> Data for review
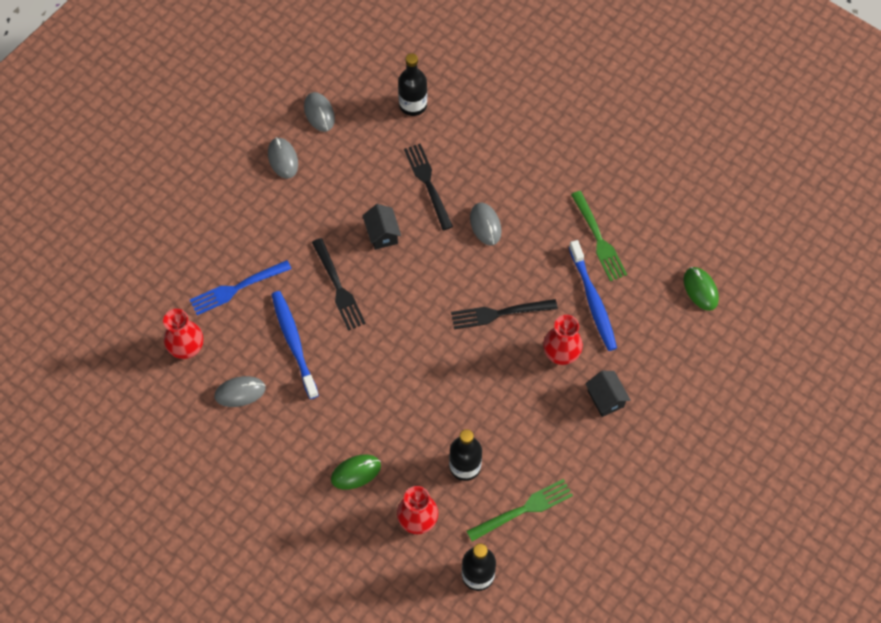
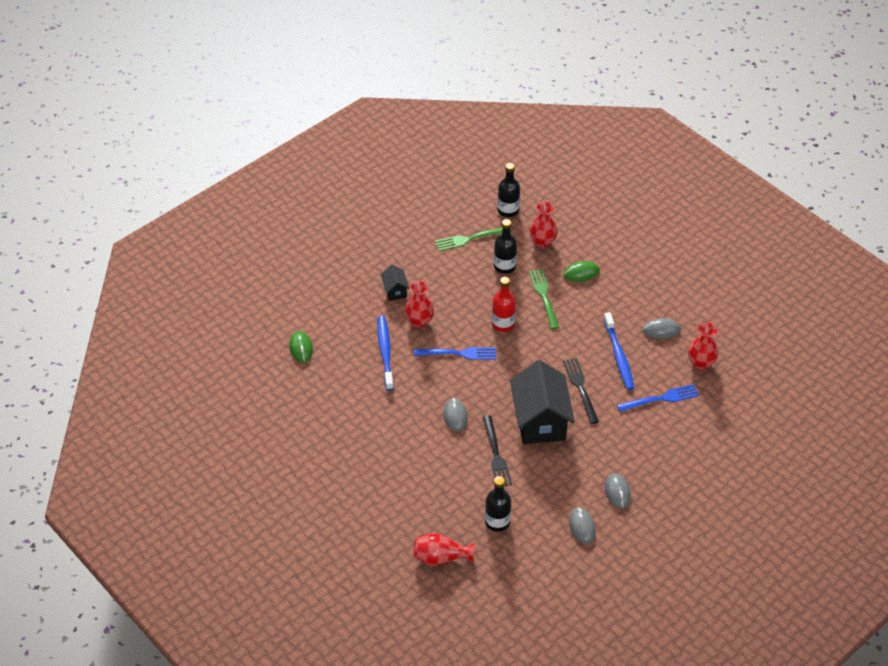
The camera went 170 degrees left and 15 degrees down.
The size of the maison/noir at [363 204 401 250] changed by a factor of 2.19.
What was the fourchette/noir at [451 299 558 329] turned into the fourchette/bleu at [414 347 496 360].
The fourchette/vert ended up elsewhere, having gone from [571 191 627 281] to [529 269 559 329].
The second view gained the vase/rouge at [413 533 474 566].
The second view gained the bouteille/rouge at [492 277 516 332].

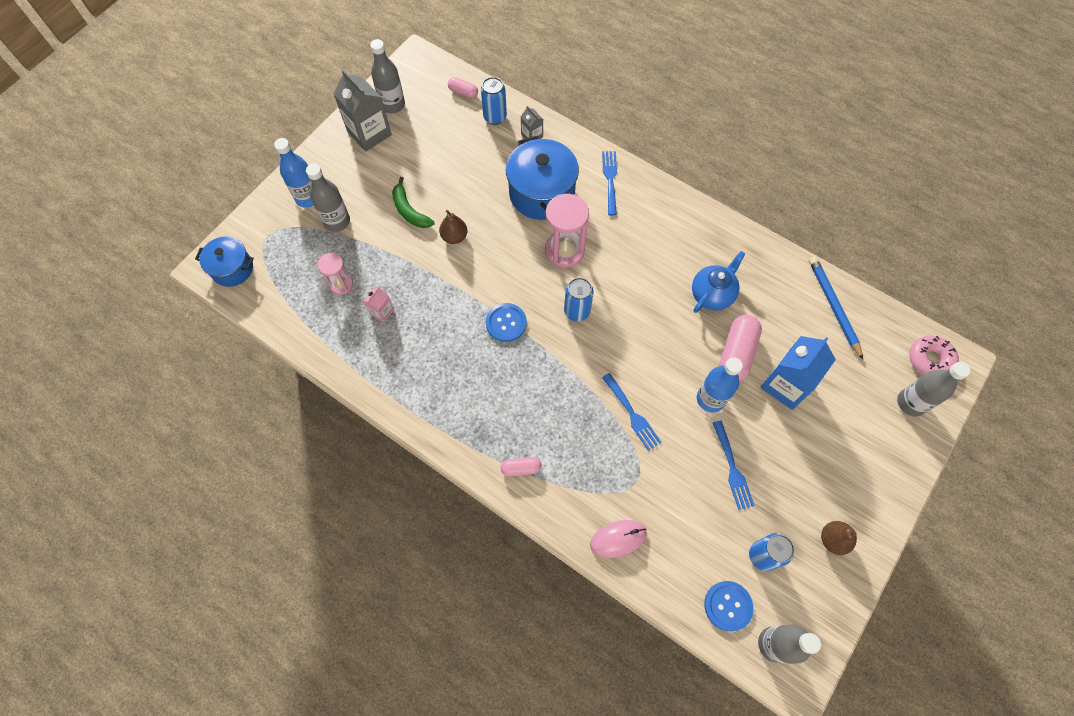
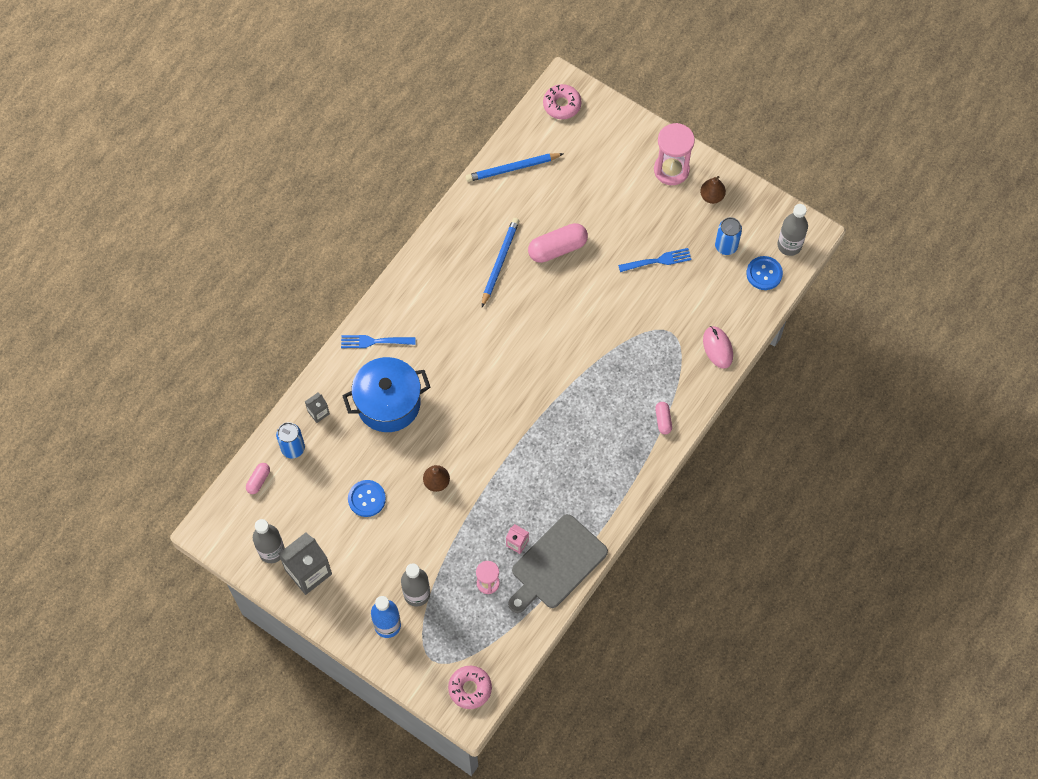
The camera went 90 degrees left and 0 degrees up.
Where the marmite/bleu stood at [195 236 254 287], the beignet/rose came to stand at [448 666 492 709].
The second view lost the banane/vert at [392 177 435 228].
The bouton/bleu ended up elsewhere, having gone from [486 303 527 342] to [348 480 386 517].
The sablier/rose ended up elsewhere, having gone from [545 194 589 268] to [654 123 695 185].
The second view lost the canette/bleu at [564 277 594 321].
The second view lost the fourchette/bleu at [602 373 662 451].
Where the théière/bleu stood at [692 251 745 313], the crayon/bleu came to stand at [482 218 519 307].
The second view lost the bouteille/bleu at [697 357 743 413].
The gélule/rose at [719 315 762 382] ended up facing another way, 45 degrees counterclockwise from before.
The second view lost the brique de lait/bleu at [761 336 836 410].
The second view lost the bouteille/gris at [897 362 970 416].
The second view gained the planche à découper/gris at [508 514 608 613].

--

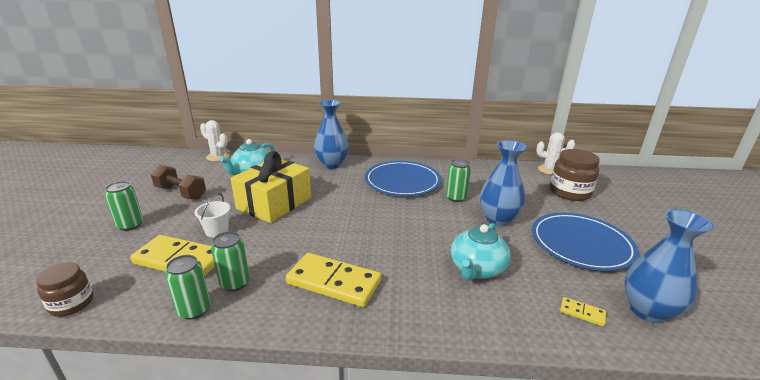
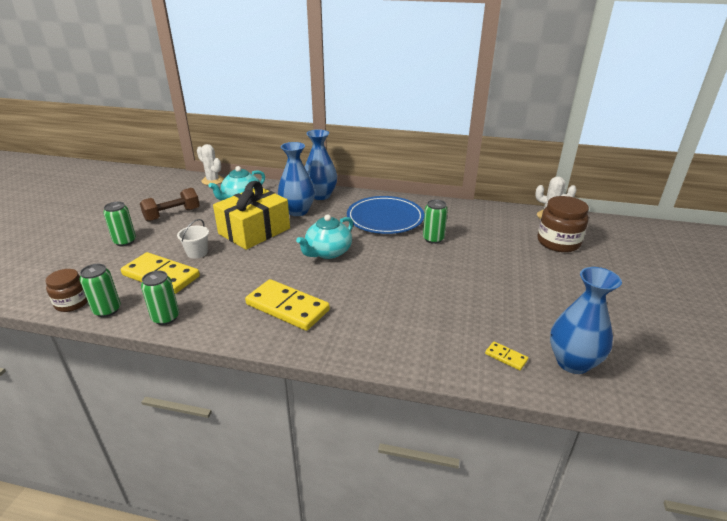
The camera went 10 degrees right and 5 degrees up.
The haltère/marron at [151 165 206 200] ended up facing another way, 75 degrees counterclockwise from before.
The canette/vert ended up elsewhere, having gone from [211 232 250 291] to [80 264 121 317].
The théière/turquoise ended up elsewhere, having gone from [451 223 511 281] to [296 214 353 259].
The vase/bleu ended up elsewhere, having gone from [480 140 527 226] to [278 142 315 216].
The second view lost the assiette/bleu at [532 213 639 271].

> Try it
Where the listing above reaches the line that contains "The camera went 170", start retyping, and finish with the line that contains "The second view gained the vase/rouge"; reproduce those lines exactly and no others.

> Response to this exercise
The camera went 170 degrees left and 15 degrees down.
The size of the maison/noir at [363 204 401 250] changed by a factor of 2.19.
What was the fourchette/noir at [451 299 558 329] turned into the fourchette/bleu at [414 347 496 360].
The fourchette/vert ended up elsewhere, having gone from [571 191 627 281] to [529 269 559 329].
The second view gained the vase/rouge at [413 533 474 566].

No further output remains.